Task to carry out:
Begin at the first line of the records below and, please, give each line again exactly until the line with "[606 227 54 38]" is included.

BEGIN Records for the exercise

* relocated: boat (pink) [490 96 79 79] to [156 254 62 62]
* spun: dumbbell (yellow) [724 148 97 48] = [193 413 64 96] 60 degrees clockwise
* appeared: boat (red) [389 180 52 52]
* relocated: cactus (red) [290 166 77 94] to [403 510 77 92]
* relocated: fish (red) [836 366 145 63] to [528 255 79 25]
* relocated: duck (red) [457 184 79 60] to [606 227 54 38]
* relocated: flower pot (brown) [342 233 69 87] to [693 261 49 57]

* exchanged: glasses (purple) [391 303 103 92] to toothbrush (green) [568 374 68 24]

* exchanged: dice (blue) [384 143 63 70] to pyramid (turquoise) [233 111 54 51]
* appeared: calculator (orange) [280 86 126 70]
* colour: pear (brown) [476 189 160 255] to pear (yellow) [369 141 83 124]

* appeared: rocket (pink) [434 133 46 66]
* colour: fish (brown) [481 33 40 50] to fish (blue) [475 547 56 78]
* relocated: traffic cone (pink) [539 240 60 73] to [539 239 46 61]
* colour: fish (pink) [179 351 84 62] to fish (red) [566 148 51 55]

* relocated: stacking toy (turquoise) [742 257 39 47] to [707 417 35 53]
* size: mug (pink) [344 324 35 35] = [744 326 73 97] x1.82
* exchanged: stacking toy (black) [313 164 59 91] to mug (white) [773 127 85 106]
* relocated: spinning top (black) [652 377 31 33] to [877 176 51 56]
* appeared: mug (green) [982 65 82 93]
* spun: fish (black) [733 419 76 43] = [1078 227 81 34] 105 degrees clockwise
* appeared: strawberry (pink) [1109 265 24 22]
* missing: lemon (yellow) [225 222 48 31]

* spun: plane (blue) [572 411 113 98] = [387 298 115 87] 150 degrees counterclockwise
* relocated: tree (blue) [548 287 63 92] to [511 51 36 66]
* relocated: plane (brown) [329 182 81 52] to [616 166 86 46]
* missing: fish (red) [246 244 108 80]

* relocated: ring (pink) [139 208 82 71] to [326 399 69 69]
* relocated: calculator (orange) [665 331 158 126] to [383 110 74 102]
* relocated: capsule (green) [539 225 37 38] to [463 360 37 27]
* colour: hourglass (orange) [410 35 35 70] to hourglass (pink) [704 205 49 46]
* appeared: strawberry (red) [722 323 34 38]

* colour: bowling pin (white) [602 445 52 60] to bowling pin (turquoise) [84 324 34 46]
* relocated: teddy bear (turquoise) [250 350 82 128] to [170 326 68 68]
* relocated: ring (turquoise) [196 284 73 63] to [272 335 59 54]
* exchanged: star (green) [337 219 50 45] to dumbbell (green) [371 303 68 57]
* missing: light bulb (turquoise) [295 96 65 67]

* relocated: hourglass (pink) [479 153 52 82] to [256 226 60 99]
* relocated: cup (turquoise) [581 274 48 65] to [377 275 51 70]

END Records for the exercise

Answer for this exercise:
* relocated: boat (pink) [490 96 79 79] to [156 254 62 62]
* spun: dumbbell (yellow) [724 148 97 48] = [193 413 64 96] 60 degrees clockwise
* appeared: boat (red) [389 180 52 52]
* relocated: cactus (red) [290 166 77 94] to [403 510 77 92]
* relocated: fish (red) [836 366 145 63] to [528 255 79 25]
* relocated: duck (red) [457 184 79 60] to [606 227 54 38]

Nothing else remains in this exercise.